When the records are reproduced, each one must match exactly, and no picture may be kept.

The records:
____

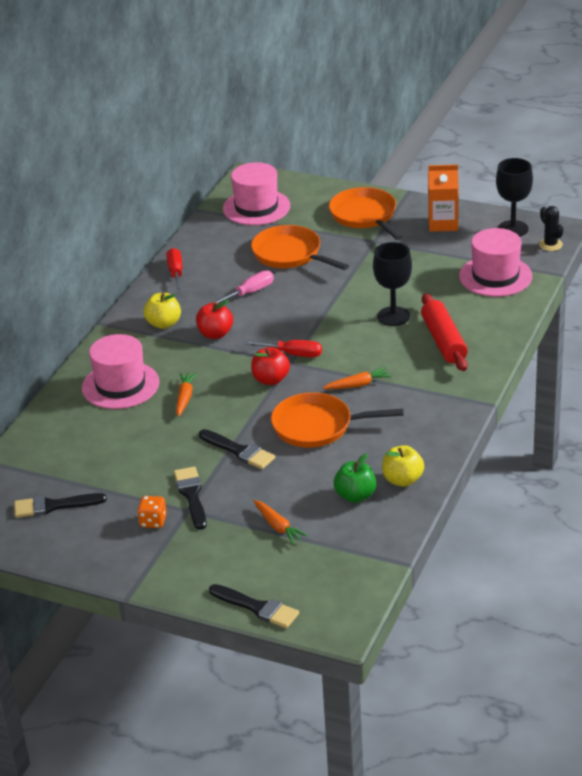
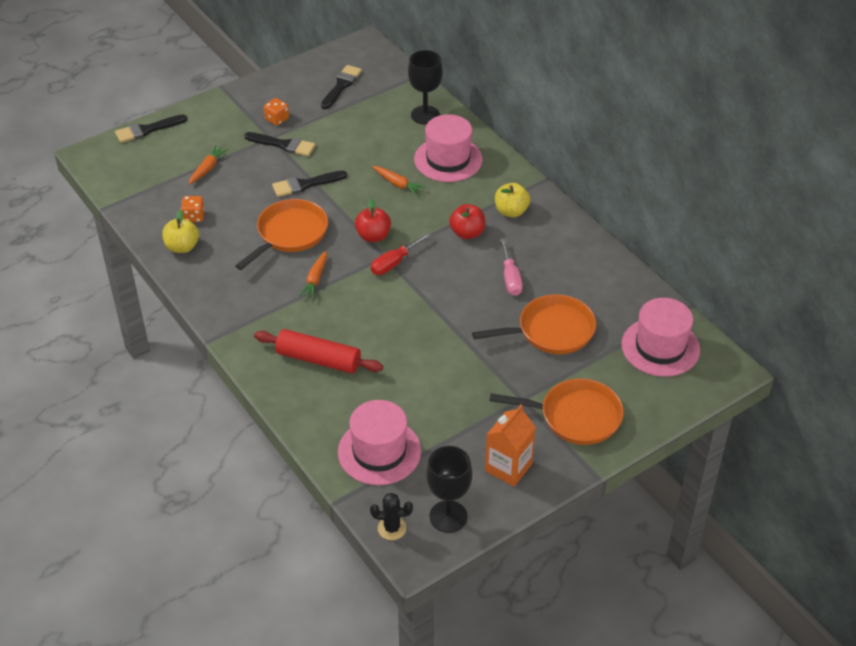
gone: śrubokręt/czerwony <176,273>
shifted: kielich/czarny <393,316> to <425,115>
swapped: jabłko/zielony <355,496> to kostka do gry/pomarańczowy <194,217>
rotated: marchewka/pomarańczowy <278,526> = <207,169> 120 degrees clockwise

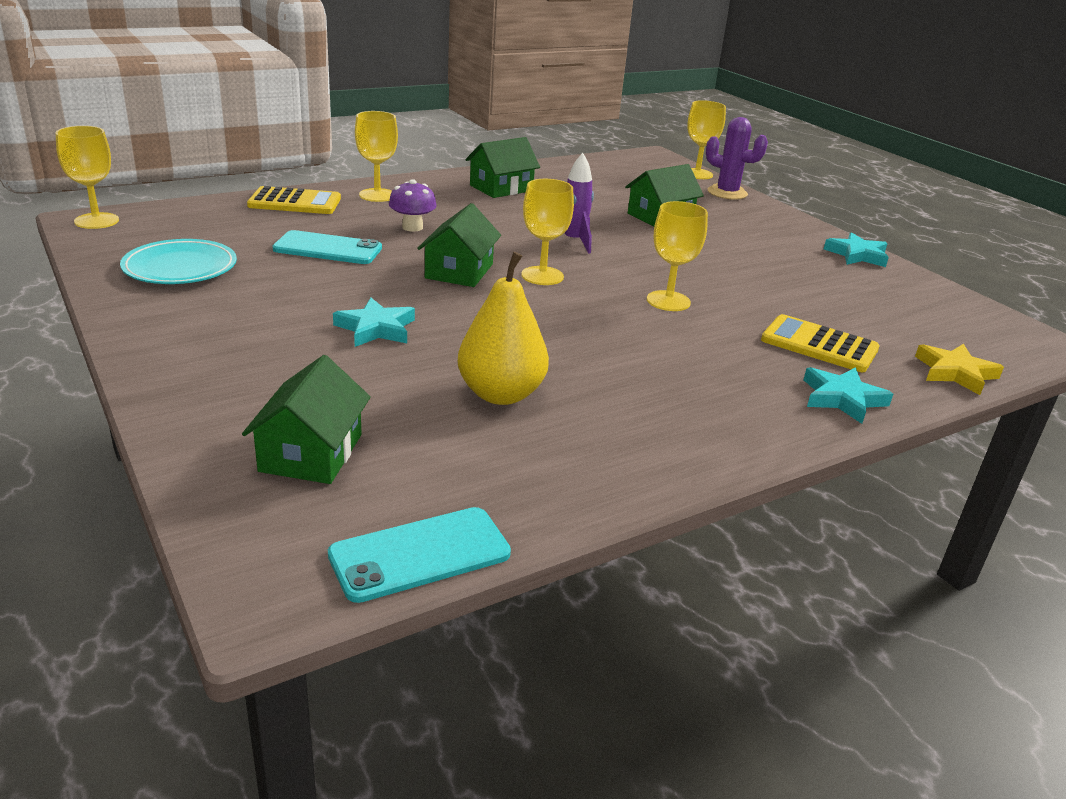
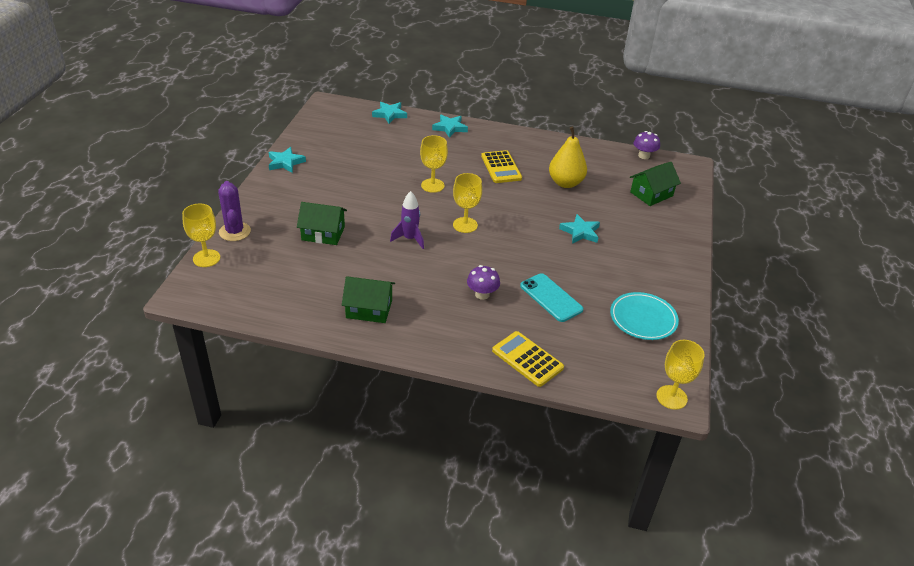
gone: kielich/żółty <377,195>; domek/zielony <459,271>
shifted: kalkulator/żółty <819,345> to <501,167>
swapped: telefon/turkusowy <420,554> to grzyb/fioletowy <644,156>
repainted: gwiazda/żółty <955,373> to gwiazda/turkusowy <389,114>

____

Response below:
gone: śrubokręt/czerwony <176,273>
shifted: kielich/czarny <393,316> to <425,115>
swapped: jabłko/zielony <355,496> to kostka do gry/pomarańczowy <194,217>
rotated: marchewka/pomarańczowy <278,526> = <207,169> 120 degrees clockwise

gone: kielich/żółty <377,195>; domek/zielony <459,271>
shifted: kalkulator/żółty <819,345> to <501,167>
swapped: telefon/turkusowy <420,554> to grzyb/fioletowy <644,156>
repainted: gwiazda/żółty <955,373> to gwiazda/turkusowy <389,114>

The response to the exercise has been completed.